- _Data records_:
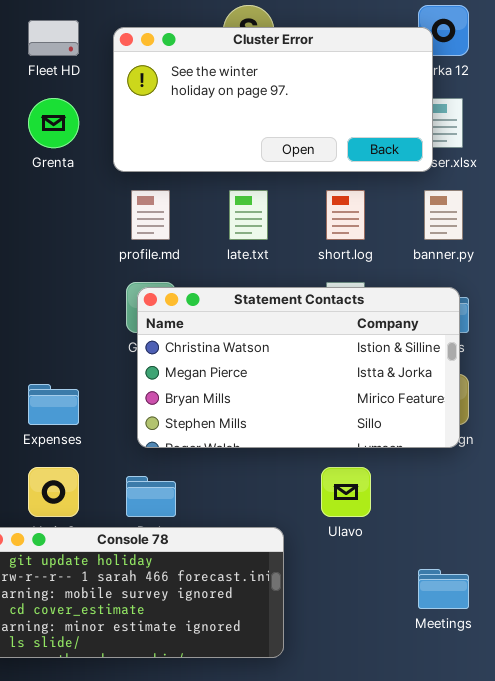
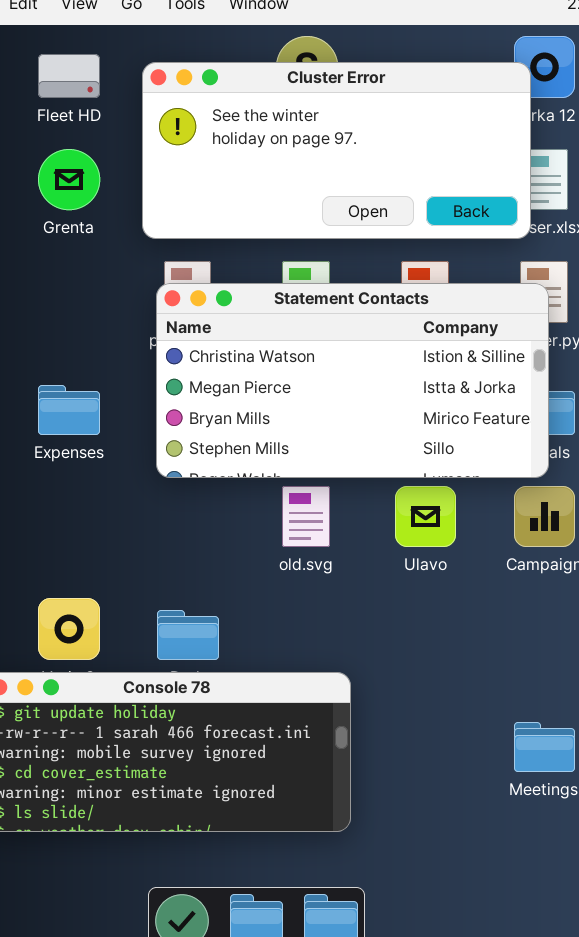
Statement Contacts: [137,287,460,448] -> [156,283,549,478], moved
Expenses: [28,384,79,425] -> [38,385,100,435], moved
Ulavo: [321,467,371,517] -> [395,486,456,547], moved

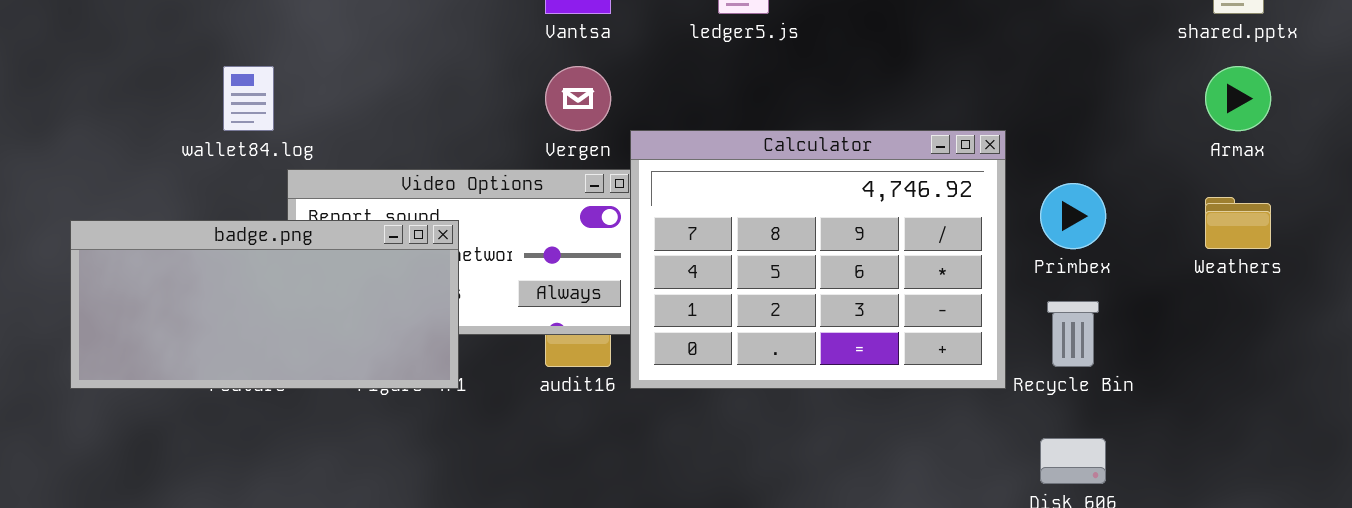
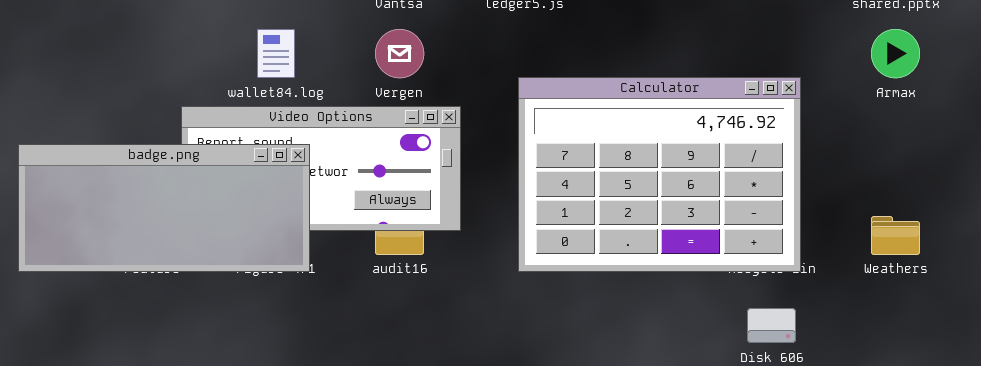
wallet84.log: [223,66,274,131] -> [257,29,295,78], moved
Calculator: [630,130,1006,389] -> [518,77,801,272], moved
Weathers: [1205,197,1271,249] -> [871,216,920,255], moved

- _Exercise aim_: The entries above should be retyped word for word, with all pictures omitted.

- _The completed task_:
Statement Contacts: [137,287,460,448] -> [156,283,549,478], moved
Expenses: [28,384,79,425] -> [38,385,100,435], moved
Ulavo: [321,467,371,517] -> [395,486,456,547], moved

wallet84.log: [223,66,274,131] -> [257,29,295,78], moved
Calculator: [630,130,1006,389] -> [518,77,801,272], moved
Weathers: [1205,197,1271,249] -> [871,216,920,255], moved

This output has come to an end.